> _WHAT TO PRODUCE_:
Where an entry holds an image, leave the image out; otherwise reproduce the entry exactly.

(Change listing data)
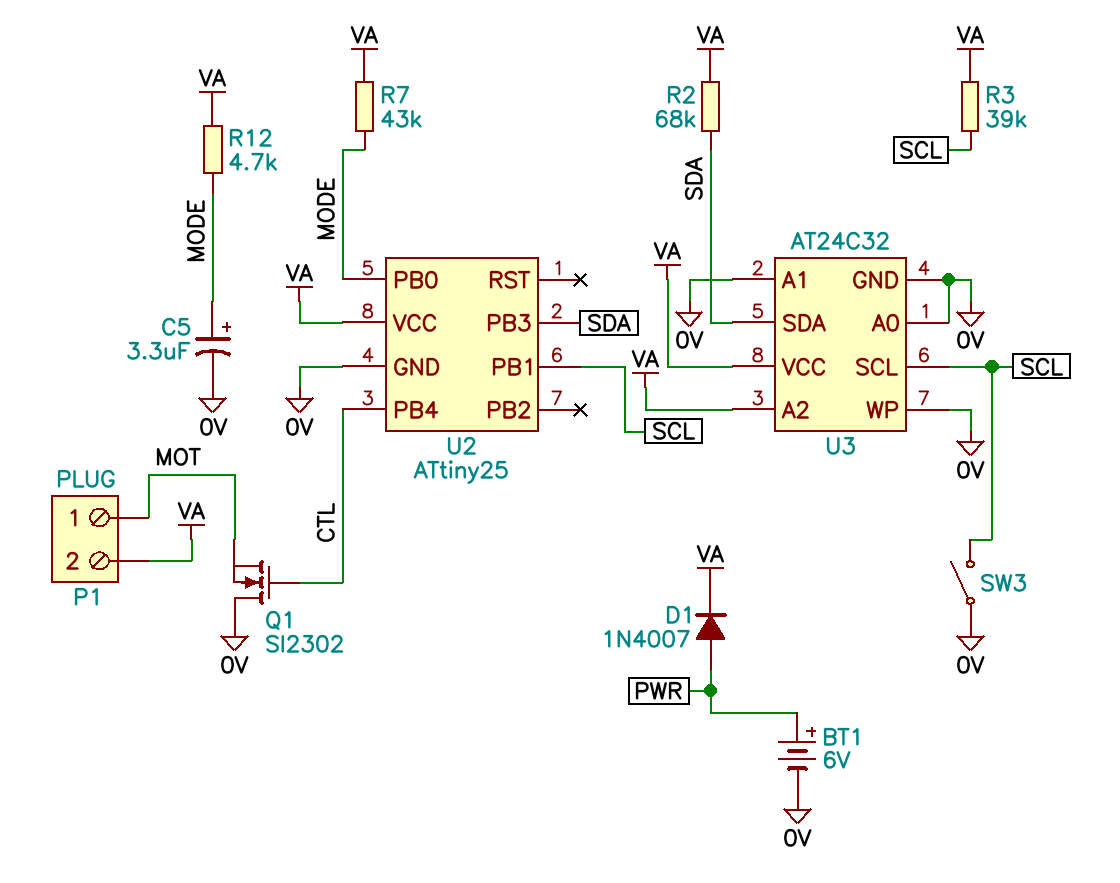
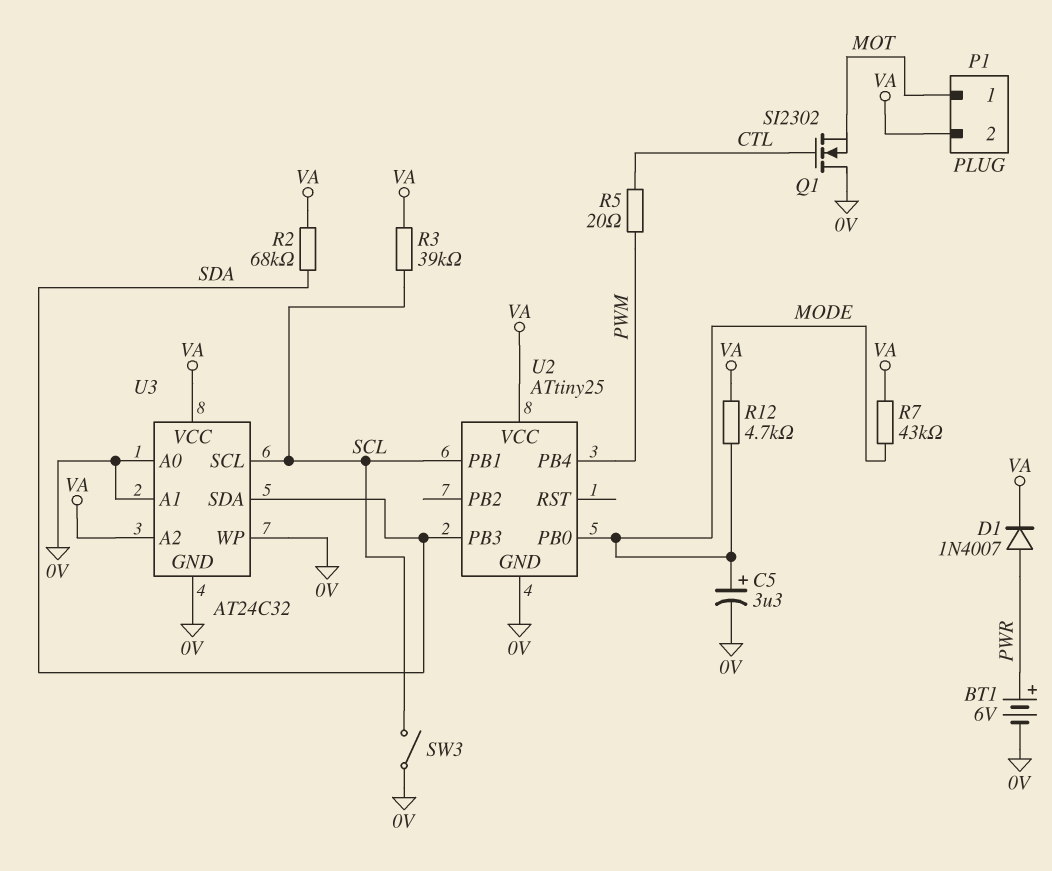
R5: none -> 20 (CTL, PWM)
U2 pin PB4: CTL -> PWM

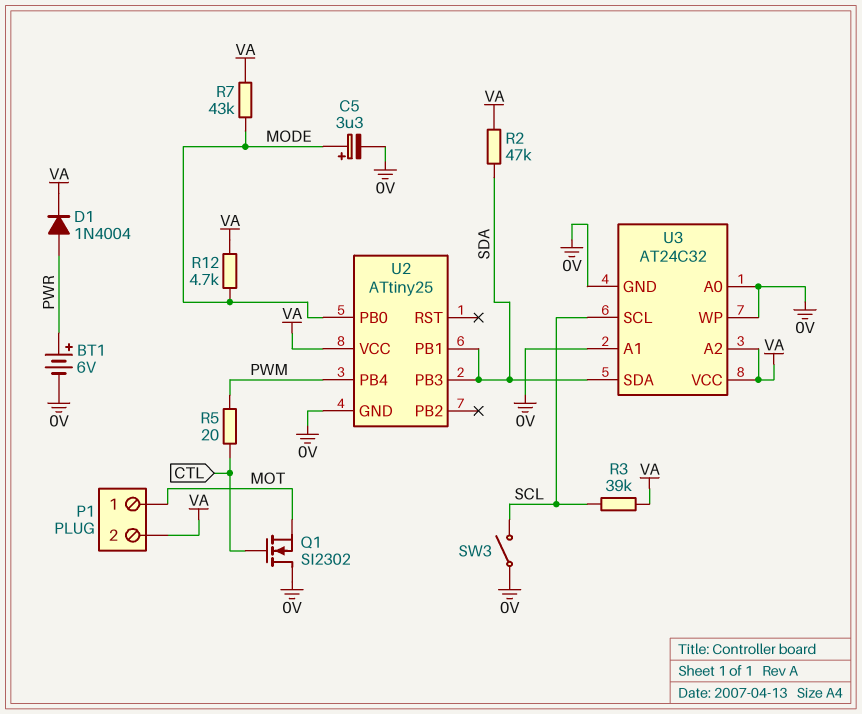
D1: diode 1N4007 (A PWR, K VA) -> diode 1N4004 (A PWR, K VA)
R2: 68k (SDA, VA) -> 47k (SDA, VA)
U2 pin PB1: SCL -> SDA

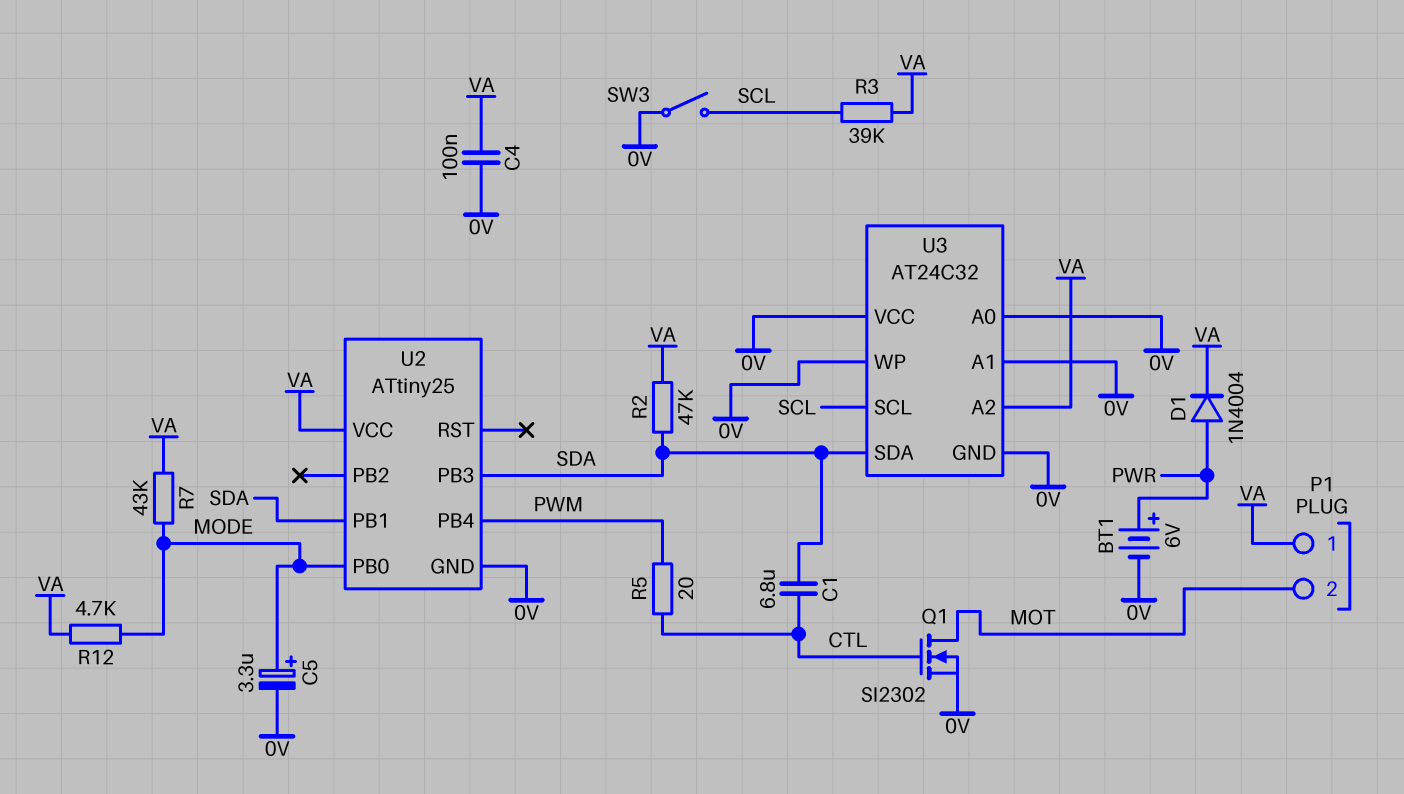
C1: none -> 6.8uF (CTL, SDA)
C4: none -> 100nF (0V, VA)
P1 pin 1: MOT -> VA
P1 pin 2: VA -> MOT
Q1: NMOS SI2302 (G CTL, D 0V, S MOT) -> NMOS SI2302 (G CTL, D MOT, S 0V)
U3 pin VCC: VA -> 0V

> _WRITTEN RESPONSE_:
R5: none -> 20 (CTL, PWM)
U2 pin PB4: CTL -> PWM

D1: diode 1N4007 (A PWR, K VA) -> diode 1N4004 (A PWR, K VA)
R2: 68k (SDA, VA) -> 47k (SDA, VA)
U2 pin PB1: SCL -> SDA

C1: none -> 6.8uF (CTL, SDA)
C4: none -> 100nF (0V, VA)
P1 pin 1: MOT -> VA
P1 pin 2: VA -> MOT
Q1: NMOS SI2302 (G CTL, D 0V, S MOT) -> NMOS SI2302 (G CTL, D MOT, S 0V)
U3 pin VCC: VA -> 0V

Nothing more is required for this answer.